Change listing data:
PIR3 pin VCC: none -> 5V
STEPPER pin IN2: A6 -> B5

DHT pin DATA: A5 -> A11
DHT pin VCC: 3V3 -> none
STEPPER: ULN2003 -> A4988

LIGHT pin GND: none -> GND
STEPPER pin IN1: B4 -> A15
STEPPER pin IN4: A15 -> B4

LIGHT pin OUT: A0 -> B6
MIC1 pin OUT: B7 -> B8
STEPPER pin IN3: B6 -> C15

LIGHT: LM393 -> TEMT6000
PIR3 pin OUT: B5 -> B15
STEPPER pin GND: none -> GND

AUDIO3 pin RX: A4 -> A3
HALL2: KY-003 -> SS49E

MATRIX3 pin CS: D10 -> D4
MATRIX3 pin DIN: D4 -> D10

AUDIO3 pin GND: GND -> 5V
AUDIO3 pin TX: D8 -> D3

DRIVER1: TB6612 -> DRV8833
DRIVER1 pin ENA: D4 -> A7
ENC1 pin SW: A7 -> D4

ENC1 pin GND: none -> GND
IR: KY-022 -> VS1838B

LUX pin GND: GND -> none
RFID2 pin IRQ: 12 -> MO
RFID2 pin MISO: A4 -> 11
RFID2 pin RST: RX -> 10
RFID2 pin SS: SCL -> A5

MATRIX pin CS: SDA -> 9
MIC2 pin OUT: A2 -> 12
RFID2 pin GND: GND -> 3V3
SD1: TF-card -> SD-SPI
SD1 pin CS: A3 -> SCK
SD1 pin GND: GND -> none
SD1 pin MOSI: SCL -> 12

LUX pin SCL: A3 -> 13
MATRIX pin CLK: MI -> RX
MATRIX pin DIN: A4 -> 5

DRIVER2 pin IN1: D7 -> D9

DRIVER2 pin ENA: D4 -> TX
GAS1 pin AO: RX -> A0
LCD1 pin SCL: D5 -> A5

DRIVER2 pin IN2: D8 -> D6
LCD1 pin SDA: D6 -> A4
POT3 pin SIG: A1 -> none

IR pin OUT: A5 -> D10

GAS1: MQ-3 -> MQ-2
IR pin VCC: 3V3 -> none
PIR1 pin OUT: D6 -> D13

#### EXERCISE INSTRUCTIONS
Beginning with the line that holds "MIC2 pin OUT: A2 -> 12", please give again each line exactly until the records end, and include that final line.

#### EXERCISE RESULT
MIC2 pin OUT: A2 -> 12
RFID2 pin GND: GND -> 3V3
SD1: TF-card -> SD-SPI
SD1 pin CS: A3 -> SCK
SD1 pin GND: GND -> none
SD1 pin MOSI: SCL -> 12

LUX pin SCL: A3 -> 13
MATRIX pin CLK: MI -> RX
MATRIX pin DIN: A4 -> 5

DRIVER2 pin IN1: D7 -> D9

DRIVER2 pin ENA: D4 -> TX
GAS1 pin AO: RX -> A0
LCD1 pin SCL: D5 -> A5

DRIVER2 pin IN2: D8 -> D6
LCD1 pin SDA: D6 -> A4
POT3 pin SIG: A1 -> none

IR pin OUT: A5 -> D10

GAS1: MQ-3 -> MQ-2
IR pin VCC: 3V3 -> none
PIR1 pin OUT: D6 -> D13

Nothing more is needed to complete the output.